## WHAT IS EXPECTED
Look for the line with "- → dark brown exercise book (696,329)"; please transcribe it and every later line in the entries exactly, up to the end, leaving pictures out.

## DATASET EXTRACT
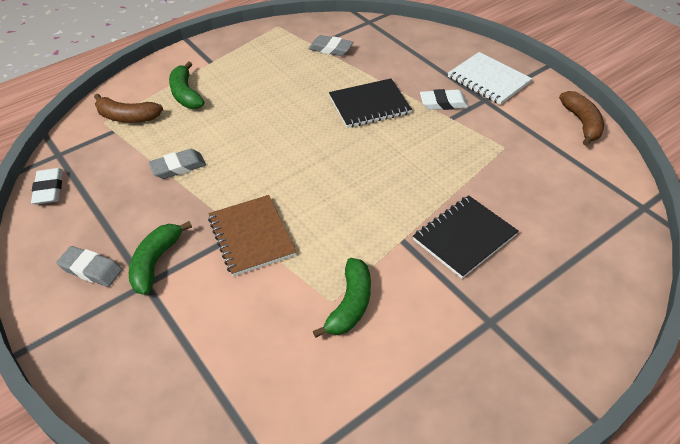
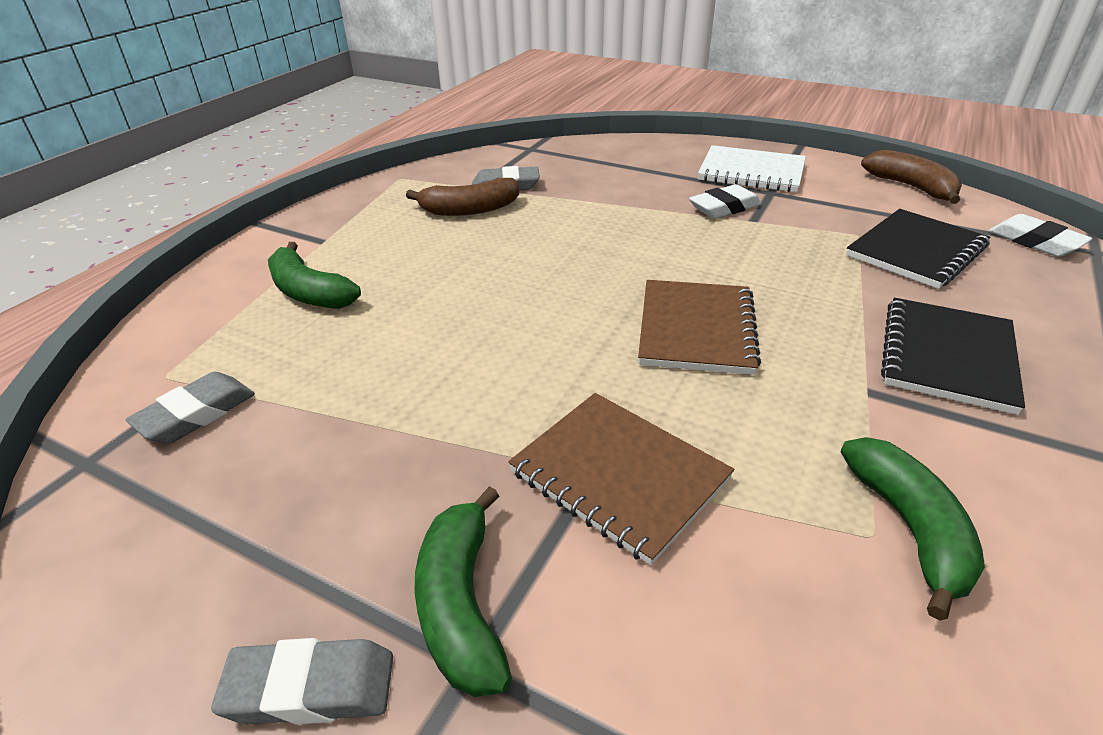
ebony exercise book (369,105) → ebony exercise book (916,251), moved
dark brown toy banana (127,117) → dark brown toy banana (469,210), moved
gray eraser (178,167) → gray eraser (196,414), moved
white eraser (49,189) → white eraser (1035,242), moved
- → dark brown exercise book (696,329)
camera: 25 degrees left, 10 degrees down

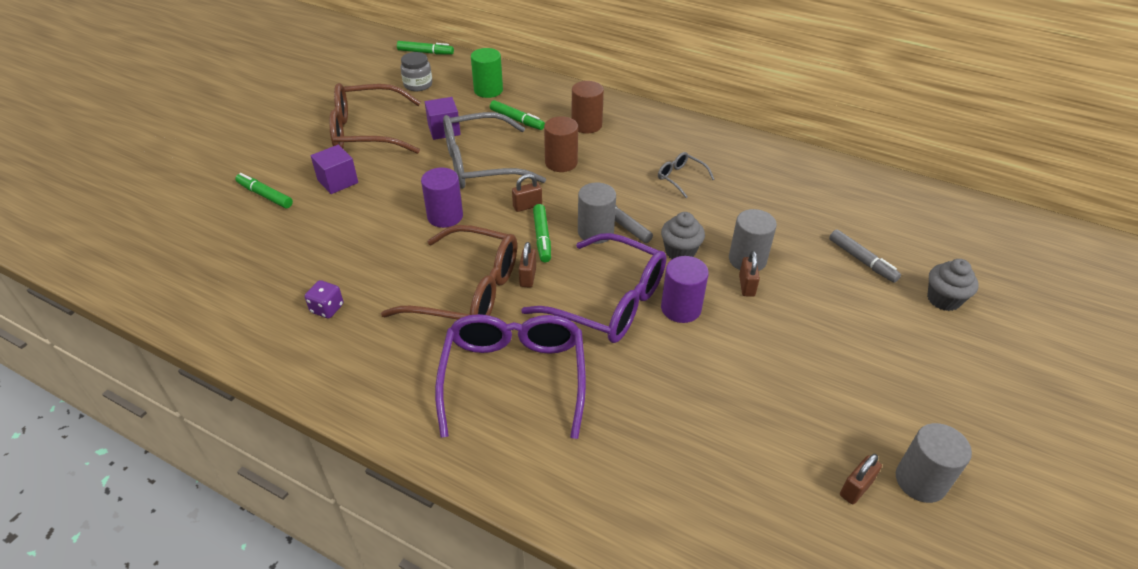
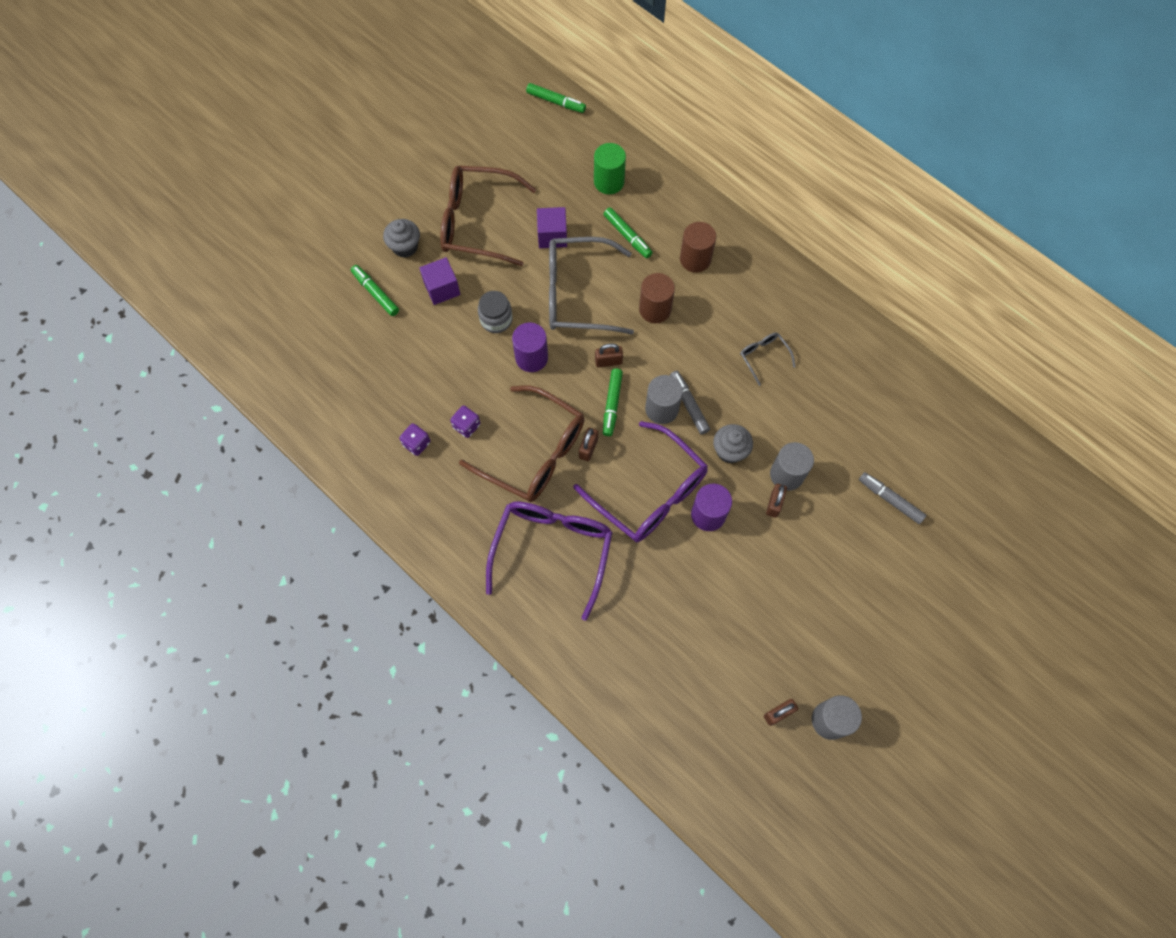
gray preserve jar (418,85) → gray preserve jar (496,319), moved
gray felt pen (861,260) → gray felt pen (890,500), 150 degrees clockwise
gray muffin (943,299) → gray muffin (405,247), moved
- → violet dice (466,426)
camera: 15 degrees right, 25 degrees up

## RESULT
- → dark brown exercise book (696,329)
camera: 25 degrees left, 10 degrees down

gray preserve jar (418,85) → gray preserve jar (496,319), moved
gray felt pen (861,260) → gray felt pen (890,500), 150 degrees clockwise
gray muffin (943,299) → gray muffin (405,247), moved
- → violet dice (466,426)
camera: 15 degrees right, 25 degrees up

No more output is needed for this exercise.